What you return must be the full listing, word for word, with no images in it.
- - - - - - -
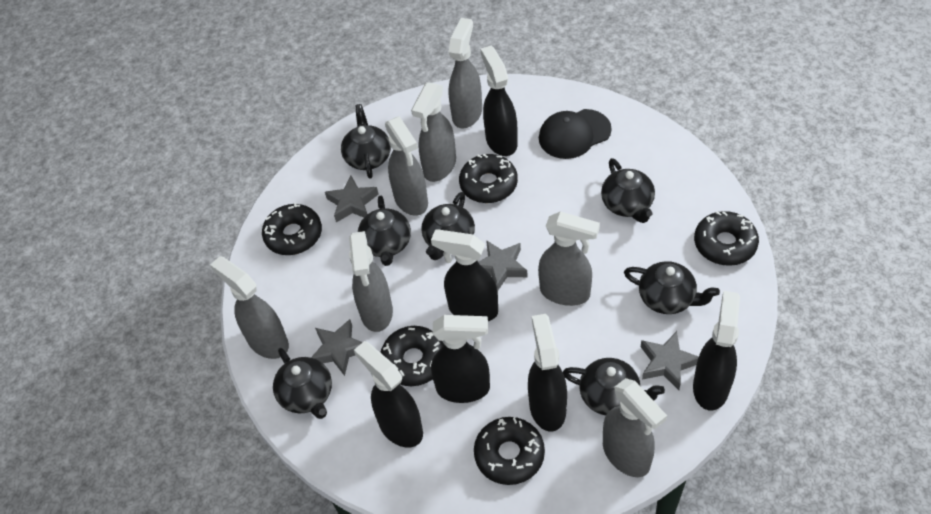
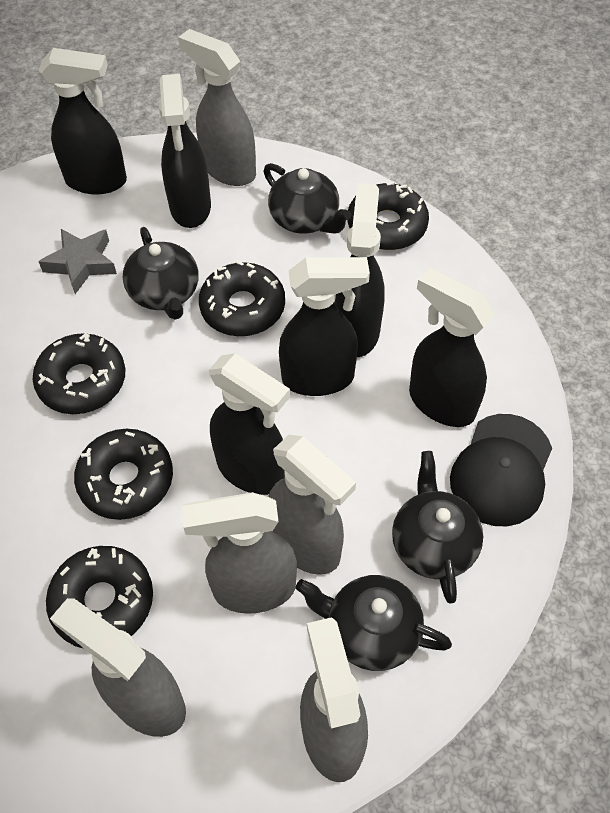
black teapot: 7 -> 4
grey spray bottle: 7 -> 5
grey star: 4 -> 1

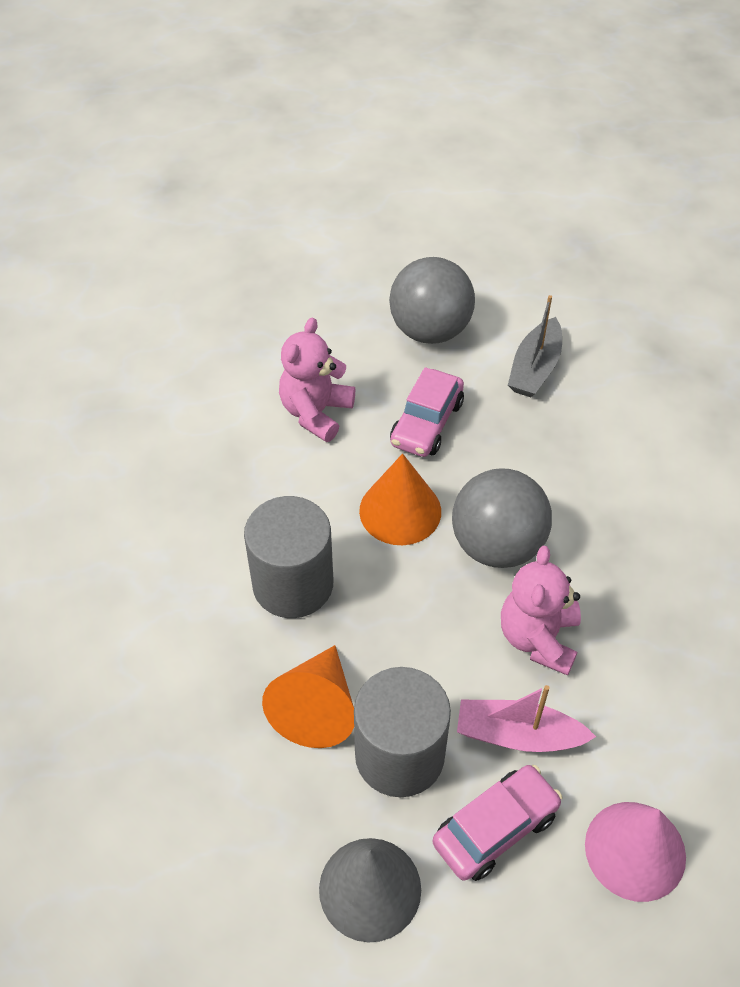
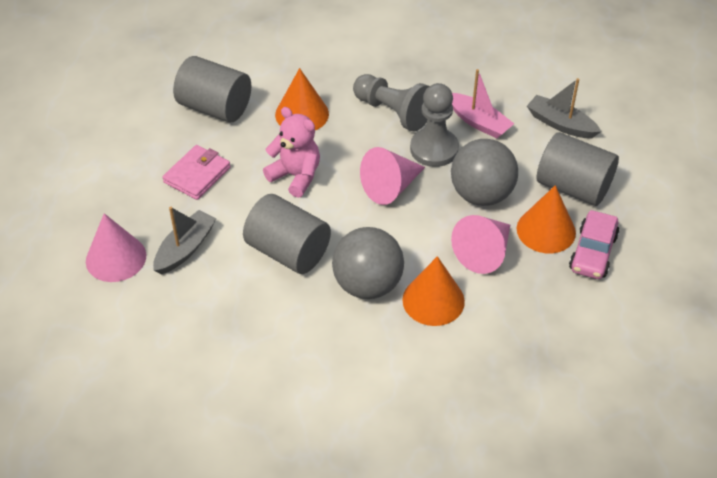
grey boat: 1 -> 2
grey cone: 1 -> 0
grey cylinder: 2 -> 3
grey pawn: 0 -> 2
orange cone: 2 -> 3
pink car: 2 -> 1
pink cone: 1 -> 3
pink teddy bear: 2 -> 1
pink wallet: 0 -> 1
- - - - - - -
_Response for this exercise_
black teapot: 7 -> 4
grey spray bottle: 7 -> 5
grey star: 4 -> 1

grey boat: 1 -> 2
grey cone: 1 -> 0
grey cylinder: 2 -> 3
grey pawn: 0 -> 2
orange cone: 2 -> 3
pink car: 2 -> 1
pink cone: 1 -> 3
pink teddy bear: 2 -> 1
pink wallet: 0 -> 1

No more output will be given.